TASK DESCRIPTION
Where a record contains an image, leave the image out and print the rest exactly.
[[ DATA EXCERPTS, beginning ]]
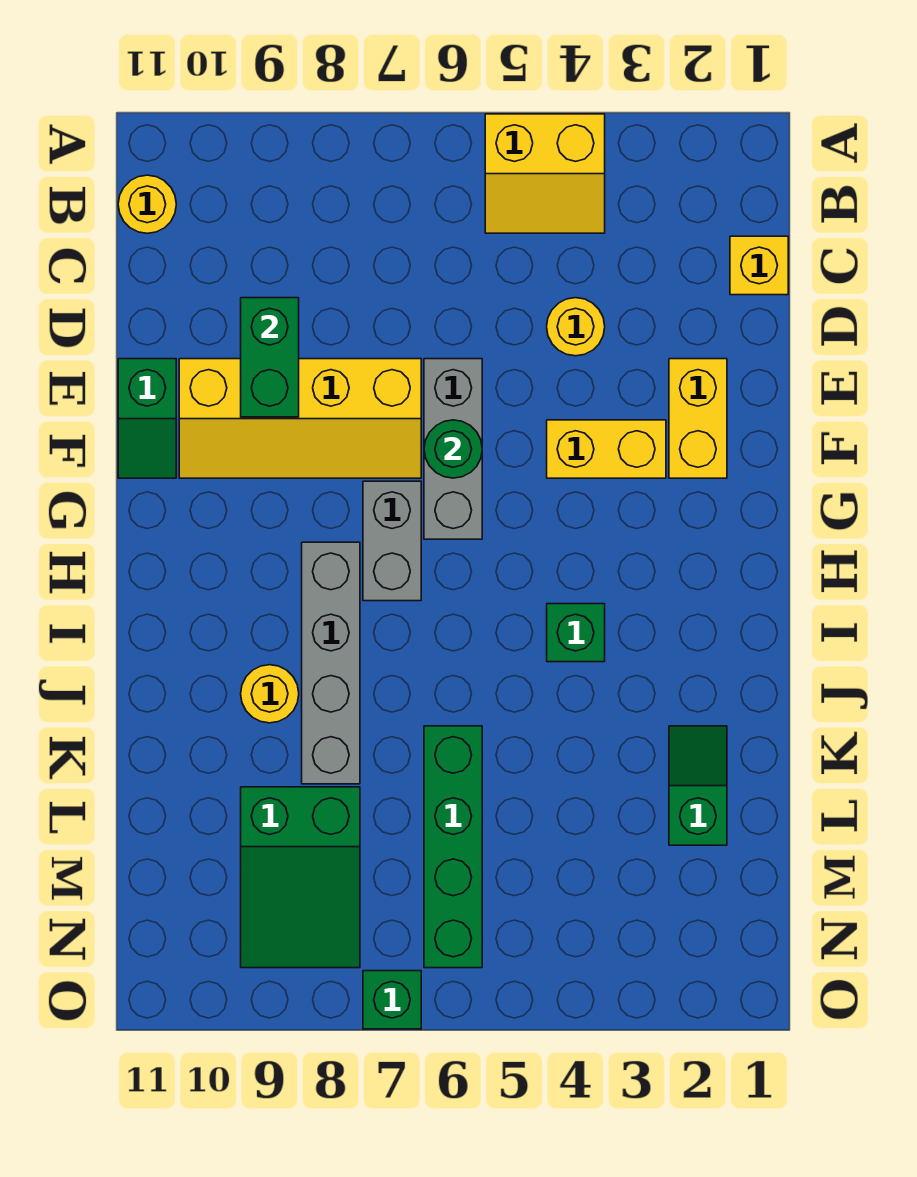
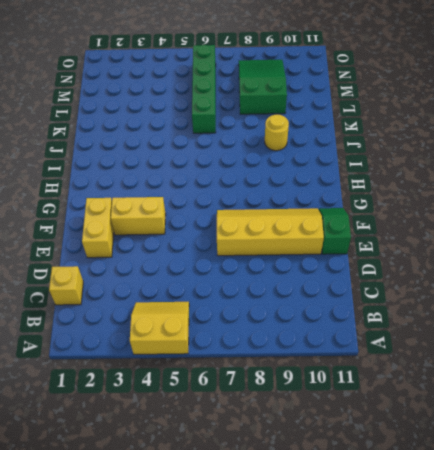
none -> yellow round brick B11 level 1
none -> yellow round brick D4 level 1
none -> grey brick E6:G6 level 1

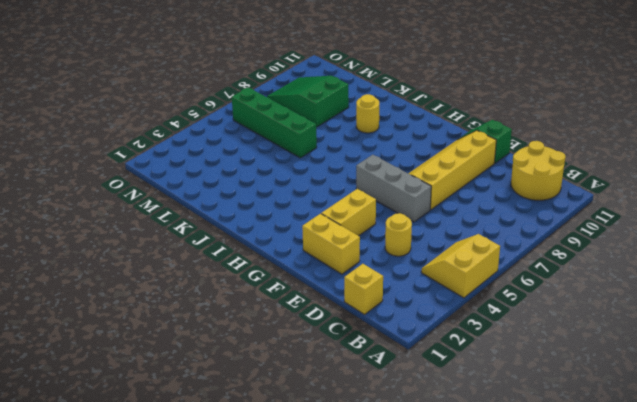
yellow round brick B10:C11 level 1 -> yellow round brick B11 level 1
none -> grey brick G7:H7 level 1
none -> grey brick H8:K8 level 1
none -> green brick I4 level 1

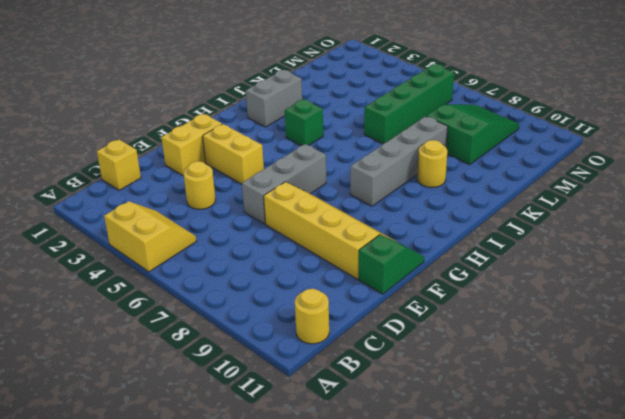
grey brick I2:J2 level 1 -> grey brick G7:H7 level 1
none -> green slope K2:L2 level 1 top L
none -> green brick O7 level 1
none -> green brick D9:E9 level 2

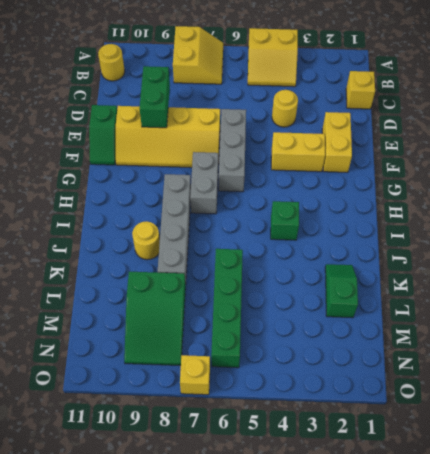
yellow slope A7:B8 level 1 top 8 -> none
yellow brick O7 level 1 -> green brick O7 level 1
none -> green round brick F6 level 2

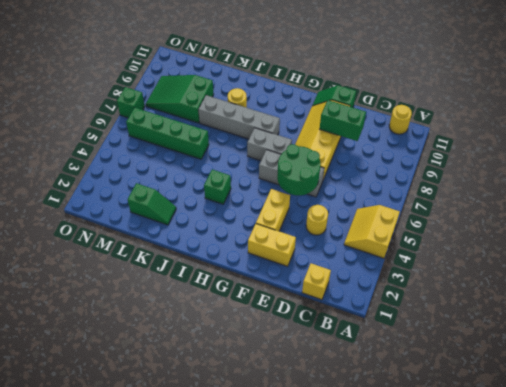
green round brick E5:F6 level 2 -> green round brick F6 level 2

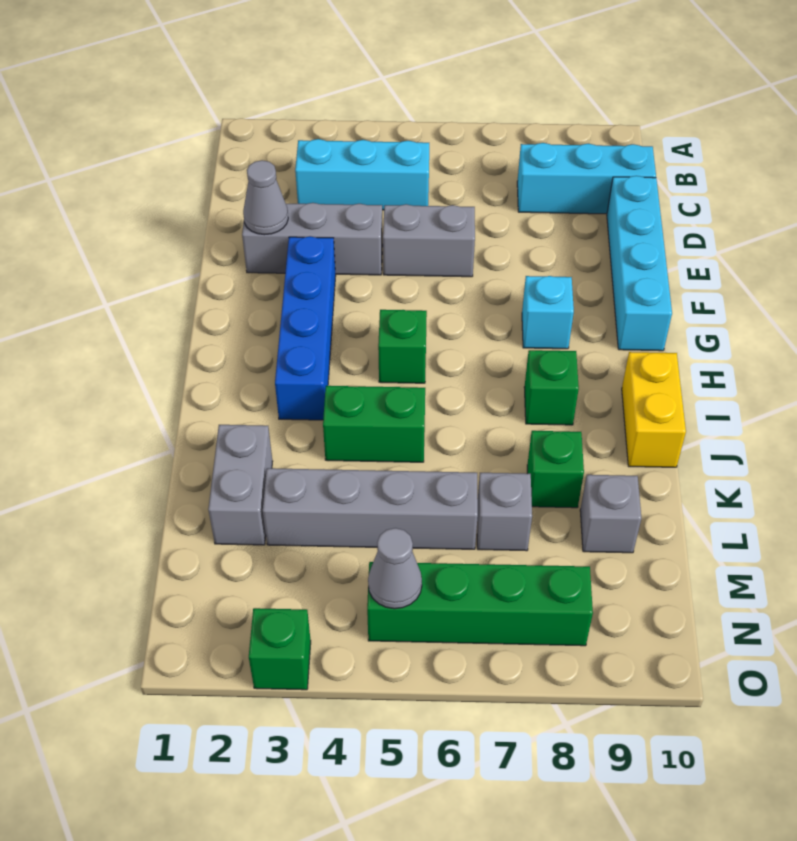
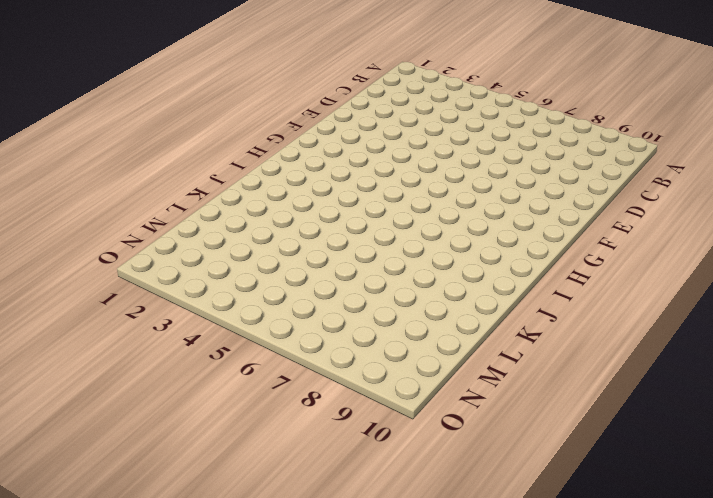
none -> cyan brick C3:C5 level 1
none -> cyan brick C8:C10 level 1
none -> cyan brick D10:G10 level 1

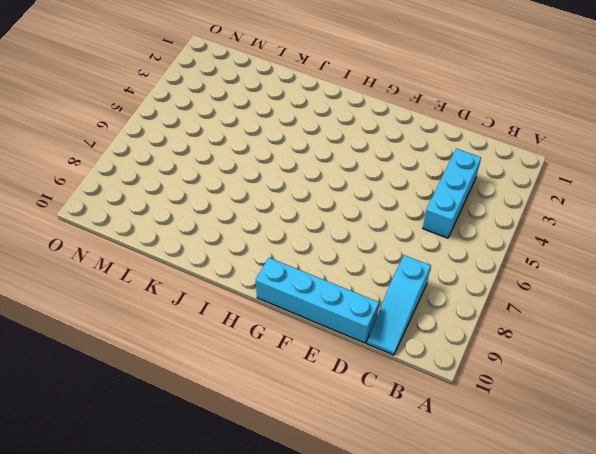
cyan slope C8:C10 level 1 top 8 -> cyan brick C8:C10 level 1
none -> grey brick E2:E4 level 1
none -> grey brick E5:E6 level 1
none -> blue brick F3:I3 level 1

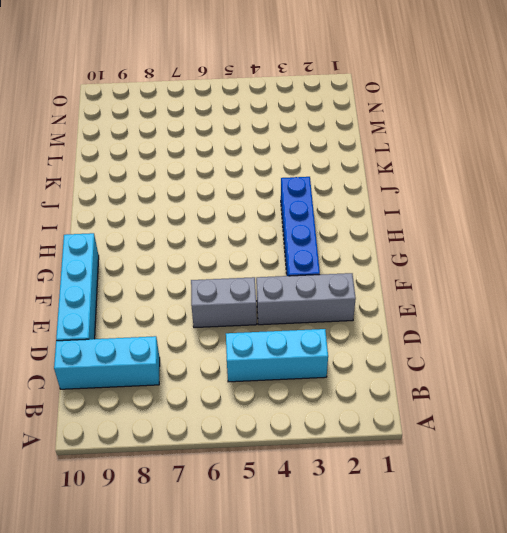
none -> cyan brick G8 level 1
none -> green brick H5 level 1
none -> green brick I8 level 1

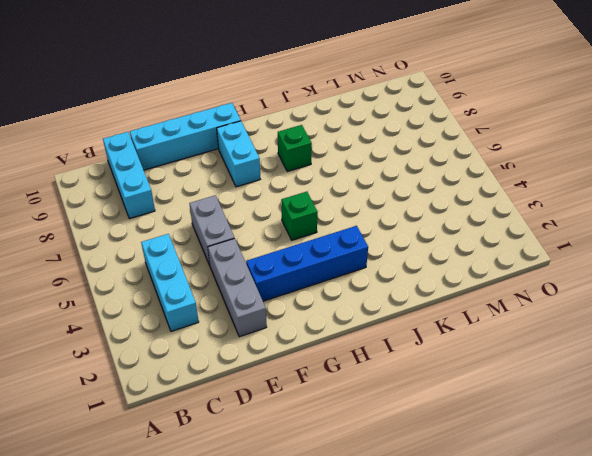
cyan brick G8:G9 level 1 -> cyan brick G8 level 1
none -> yellow brick I10:J10 level 1
none -> green brick J4:J5 level 1
none -> grey brick K2:L2 level 1

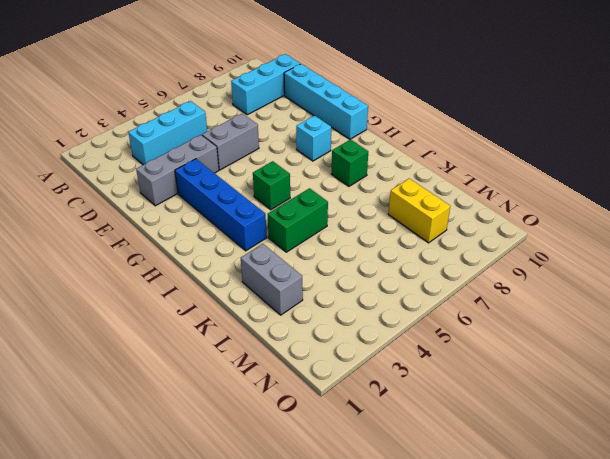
yellow brick L8:M8 level 1 -> yellow brick I10:J10 level 1
none -> green brick K8 level 1
none -> grey brick L3:L6 level 1
none -> grey brick L7 level 1

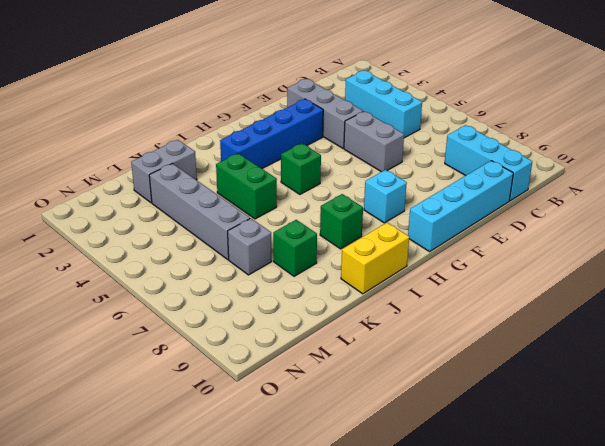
none -> grey brick L9 level 1
none -> green brick N5:N8 level 1
none -> green brick O3 level 1

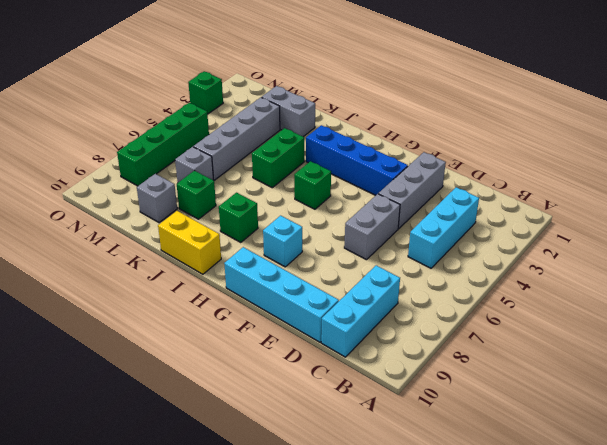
none -> grey cone E2 level 2
none -> grey cone N5 level 2

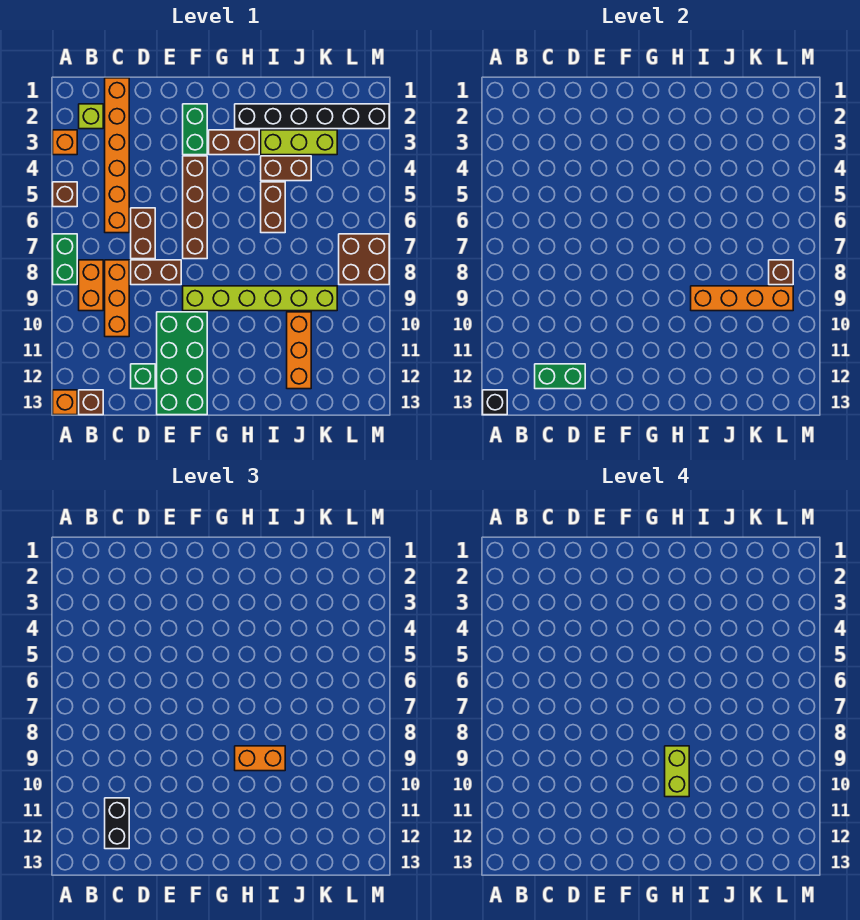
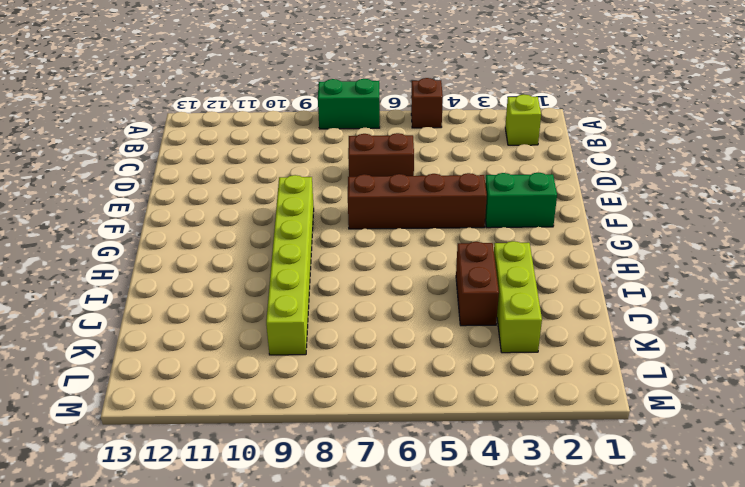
none -> orange brick A3 level 1
none -> orange brick A13 level 1
none -> orange brick B8:B9 level 1
none -> brown brick B13 level 1

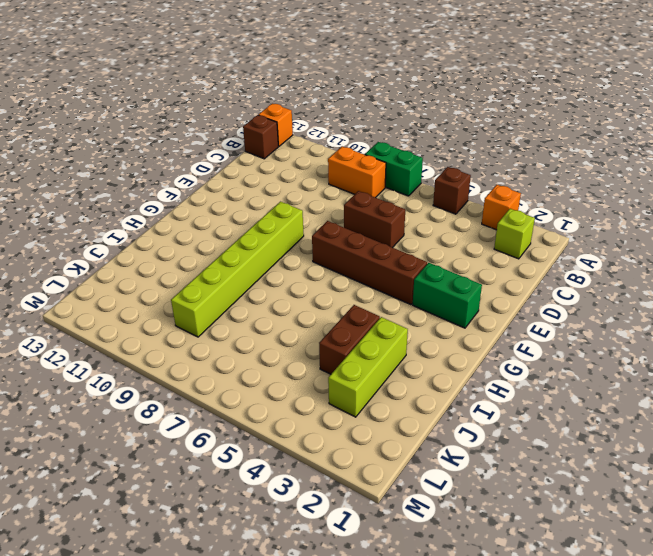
none -> orange brick C1:C6 level 1
none -> orange brick C8:C10 level 1
none -> brown brick D8:E8 level 1
none -> green brick D12 level 1

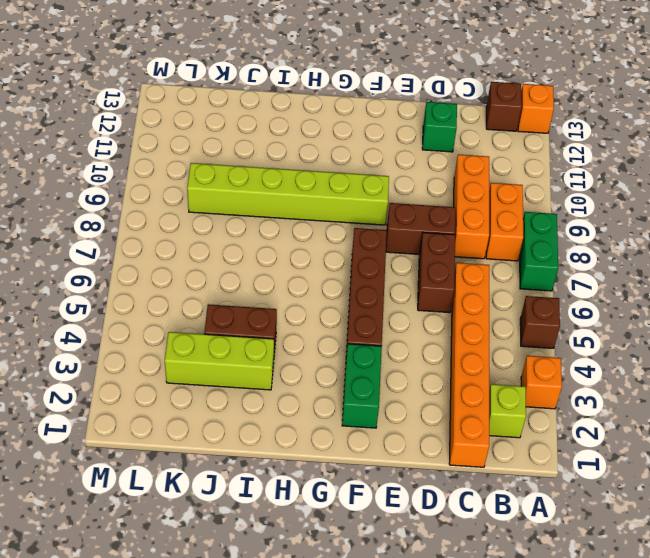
none -> green brick E10:F13 level 1
none -> brown brick G3:H3 level 1
none -> black brick H2:M2 level 1
none -> brown brick I5:I6 level 1

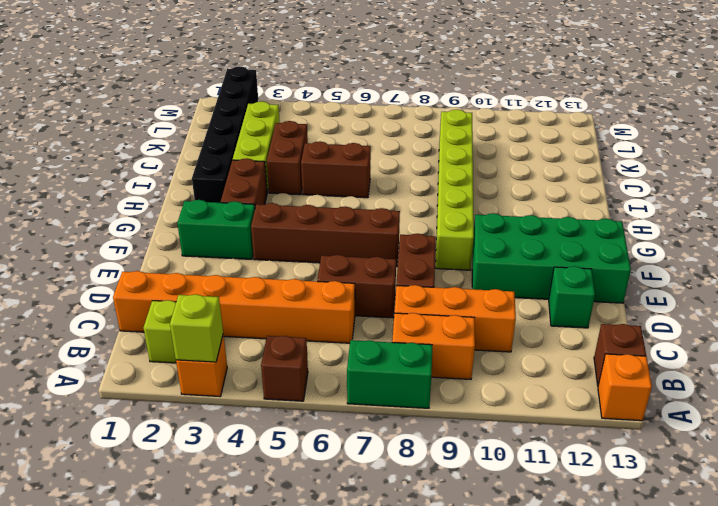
lime brick A3 level 2 -> none
none -> orange brick J10:J12 level 1
none -> brown brick L7:M8 level 1
none -> black brick A13 level 2
none -> green brick C12:D12 level 2

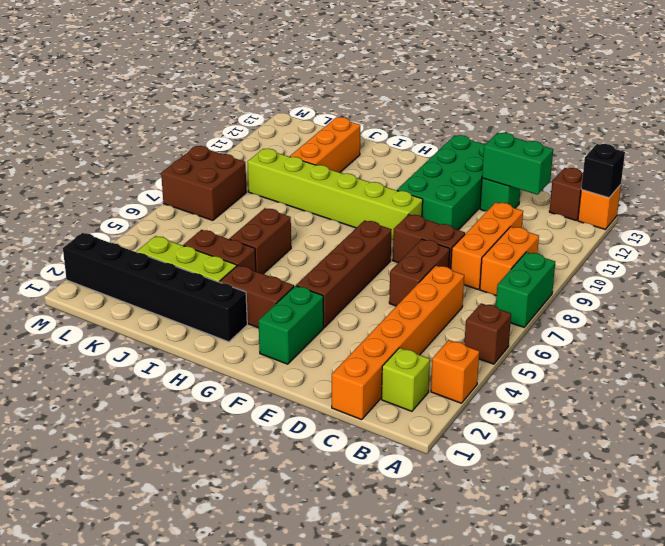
none -> orange brick I9:L9 level 2
none -> brown brick L8 level 2
none -> black brick C11:C12 level 3
none -> orange brick H9:I9 level 3

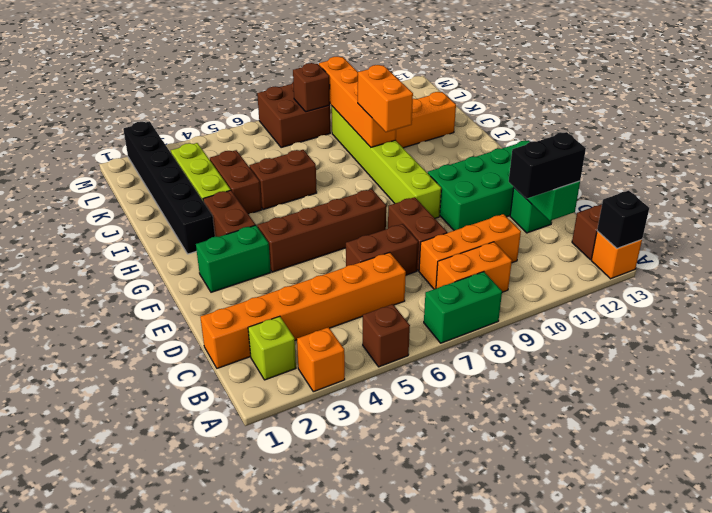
none -> lime brick H9:H10 level 4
[[ DATA EXCERPTS, end ]]
SOLUTION TO THIS EXERCISE
none -> yellow round brick B11 level 1
none -> yellow round brick D4 level 1
none -> grey brick E6:G6 level 1

yellow round brick B10:C11 level 1 -> yellow round brick B11 level 1
none -> grey brick G7:H7 level 1
none -> grey brick H8:K8 level 1
none -> green brick I4 level 1

grey brick I2:J2 level 1 -> grey brick G7:H7 level 1
none -> green slope K2:L2 level 1 top L
none -> green brick O7 level 1
none -> green brick D9:E9 level 2

yellow slope A7:B8 level 1 top 8 -> none
yellow brick O7 level 1 -> green brick O7 level 1
none -> green round brick F6 level 2

green round brick E5:F6 level 2 -> green round brick F6 level 2

none -> cyan brick C3:C5 level 1
none -> cyan brick C8:C10 level 1
none -> cyan brick D10:G10 level 1

cyan slope C8:C10 level 1 top 8 -> cyan brick C8:C10 level 1
none -> grey brick E2:E4 level 1
none -> grey brick E5:E6 level 1
none -> blue brick F3:I3 level 1

none -> cyan brick G8 level 1
none -> green brick H5 level 1
none -> green brick I8 level 1

cyan brick G8:G9 level 1 -> cyan brick G8 level 1
none -> yellow brick I10:J10 level 1
none -> green brick J4:J5 level 1
none -> grey brick K2:L2 level 1

yellow brick L8:M8 level 1 -> yellow brick I10:J10 level 1
none -> green brick K8 level 1
none -> grey brick L3:L6 level 1
none -> grey brick L7 level 1

none -> grey brick L9 level 1
none -> green brick N5:N8 level 1
none -> green brick O3 level 1

none -> grey cone E2 level 2
none -> grey cone N5 level 2

none -> orange brick A3 level 1
none -> orange brick A13 level 1
none -> orange brick B8:B9 level 1
none -> brown brick B13 level 1

none -> orange brick C1:C6 level 1
none -> orange brick C8:C10 level 1
none -> brown brick D8:E8 level 1
none -> green brick D12 level 1

none -> green brick E10:F13 level 1
none -> brown brick G3:H3 level 1
none -> black brick H2:M2 level 1
none -> brown brick I5:I6 level 1

lime brick A3 level 2 -> none
none -> orange brick J10:J12 level 1
none -> brown brick L7:M8 level 1
none -> black brick A13 level 2
none -> green brick C12:D12 level 2

none -> orange brick I9:L9 level 2
none -> brown brick L8 level 2
none -> black brick C11:C12 level 3
none -> orange brick H9:I9 level 3

none -> lime brick H9:H10 level 4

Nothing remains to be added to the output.